Goal of the exercise: Look through the lines below for the word "fish", and copy every line that has it.

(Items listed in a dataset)
*****

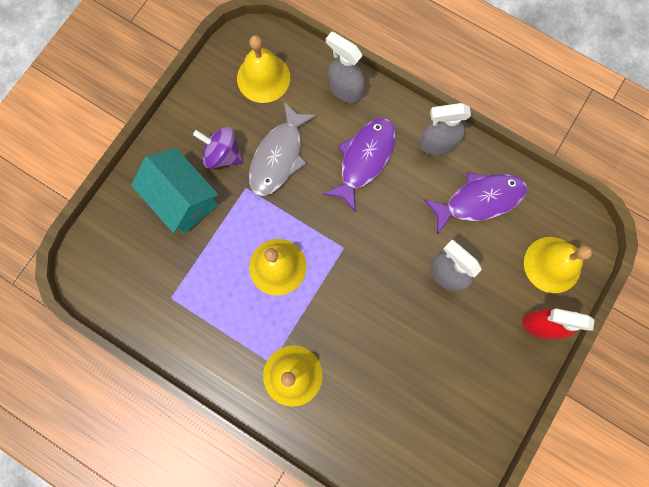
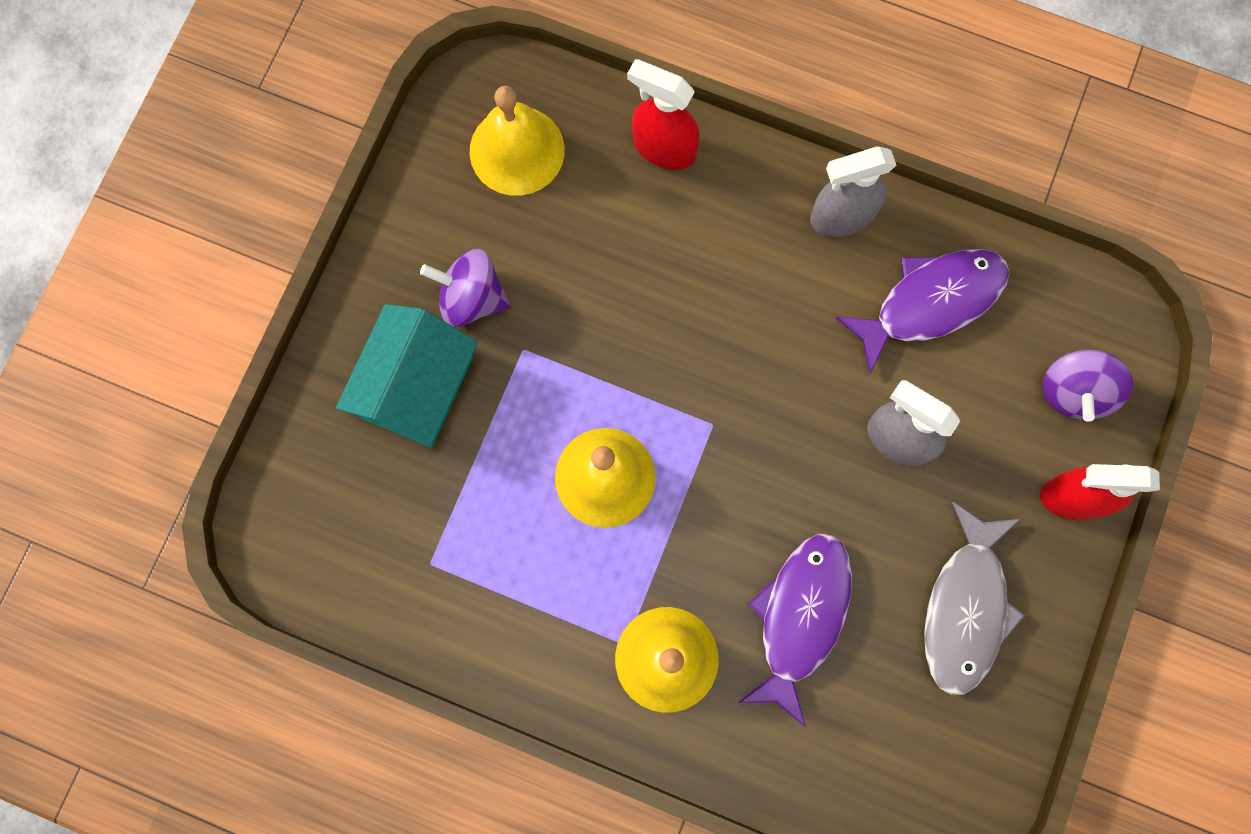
camera: 10 degrees left, 0 degrees up
turquoise house [131,148,219,233] -> turquoise house turned 75 degrees clockwise [336,304,478,447]
grey fish [249,102,317,196] -> grey fish moved to [924,502,1025,695]
purple fish [323,118,396,213] -> purple fish moved to [738,534,852,728]
grey spray bottle [326,32,365,103] -> red spray bottle [627,59,700,170]
yellow bell [524,237,592,293] -> purple spinning top [1042,350,1133,422]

*****

Task answer:
grey fish [249,102,317,196] -> grey fish moved to [924,502,1025,695]
purple fish [323,118,396,213] -> purple fish moved to [738,534,852,728]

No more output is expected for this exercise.